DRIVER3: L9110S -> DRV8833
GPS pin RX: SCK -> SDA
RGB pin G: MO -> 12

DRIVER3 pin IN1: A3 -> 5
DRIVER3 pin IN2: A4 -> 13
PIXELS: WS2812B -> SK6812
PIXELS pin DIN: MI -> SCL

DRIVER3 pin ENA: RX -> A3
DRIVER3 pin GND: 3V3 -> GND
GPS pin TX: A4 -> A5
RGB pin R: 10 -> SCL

→ **What is being asked**:
Copy out each line of the listing that holds the word "PIXELS".

→ **Solution for this problem**:
PIXELS: WS2812B -> SK6812
PIXELS pin DIN: MI -> SCL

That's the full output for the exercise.